Description of the task >> Could you restate the entries below word for word?

Working data Block Start

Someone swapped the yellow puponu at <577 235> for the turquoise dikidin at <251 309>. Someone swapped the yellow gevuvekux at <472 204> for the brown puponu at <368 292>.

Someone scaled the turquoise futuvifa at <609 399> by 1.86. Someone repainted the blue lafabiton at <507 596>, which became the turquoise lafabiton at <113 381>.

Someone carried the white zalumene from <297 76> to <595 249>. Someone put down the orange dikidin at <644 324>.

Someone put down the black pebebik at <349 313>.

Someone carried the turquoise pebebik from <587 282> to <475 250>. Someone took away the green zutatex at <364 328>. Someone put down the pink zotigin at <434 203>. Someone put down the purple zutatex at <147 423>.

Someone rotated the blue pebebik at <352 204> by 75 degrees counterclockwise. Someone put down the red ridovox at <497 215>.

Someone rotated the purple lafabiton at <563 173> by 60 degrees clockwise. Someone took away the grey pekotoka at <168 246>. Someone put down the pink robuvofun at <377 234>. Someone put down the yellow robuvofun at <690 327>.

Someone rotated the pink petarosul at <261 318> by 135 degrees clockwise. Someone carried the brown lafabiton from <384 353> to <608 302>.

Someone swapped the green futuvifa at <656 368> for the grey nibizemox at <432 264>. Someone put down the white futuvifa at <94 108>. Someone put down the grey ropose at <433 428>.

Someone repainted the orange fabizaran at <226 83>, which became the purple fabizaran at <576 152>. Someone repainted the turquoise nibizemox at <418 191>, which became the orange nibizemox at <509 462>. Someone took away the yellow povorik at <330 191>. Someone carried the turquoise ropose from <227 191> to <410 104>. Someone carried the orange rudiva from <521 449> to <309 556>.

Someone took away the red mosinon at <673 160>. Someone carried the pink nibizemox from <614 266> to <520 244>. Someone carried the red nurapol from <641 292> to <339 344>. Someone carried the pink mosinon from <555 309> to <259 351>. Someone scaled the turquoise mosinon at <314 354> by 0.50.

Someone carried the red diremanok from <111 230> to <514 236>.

Working data Block End

Result of the task >>
Someone swapped the yellow puponu at <577 235> for the turquoise dikidin at <251 309>. Someone swapped the yellow gevuvekux at <472 204> for the brown puponu at <368 292>.

Someone scaled the turquoise futuvifa at <609 399> by 1.86. Someone repainted the blue lafabiton at <507 596>, which became the turquoise lafabiton at <113 381>.

Someone carried the white zalumene from <297 76> to <595 249>. Someone put down the orange dikidin at <644 324>.

Someone put down the black pebebik at <349 313>.

Someone carried the turquoise pebebik from <587 282> to <475 250>. Someone took away the green zutatex at <364 328>. Someone put down the pink zotigin at <434 203>. Someone put down the purple zutatex at <147 423>.

Someone rotated the blue pebebik at <352 204> by 75 degrees counterclockwise. Someone put down the red ridovox at <497 215>.

Someone rotated the purple lafabiton at <563 173> by 60 degrees clockwise. Someone took away the grey pekotoka at <168 246>. Someone put down the pink robuvofun at <377 234>. Someone put down the yellow robuvofun at <690 327>.

Someone rotated the pink petarosul at <261 318> by 135 degrees clockwise. Someone carried the brown lafabiton from <384 353> to <608 302>.

Someone swapped the green futuvifa at <656 368> for the grey nibizemox at <432 264>. Someone put down the white futuvifa at <94 108>. Someone put down the grey ropose at <433 428>.

Someone repainted the orange fabizaran at <226 83>, which became the purple fabizaran at <576 152>. Someone repainted the turquoise nibizemox at <418 191>, which became the orange nibizemox at <509 462>. Someone took away the yellow povorik at <330 191>. Someone carried the turquoise ropose from <227 191> to <410 104>. Someone carried the orange rudiva from <521 449> to <309 556>.

Someone took away the red mosinon at <673 160>. Someone carried the pink nibizemox from <614 266> to <520 244>. Someone carried the red nurapol from <641 292> to <339 344>. Someone carried the pink mosinon from <555 309> to <259 351>. Someone scaled the turquoise mosinon at <314 354> by 0.50.

Someone carried the red diremanok from <111 230> to <514 236>.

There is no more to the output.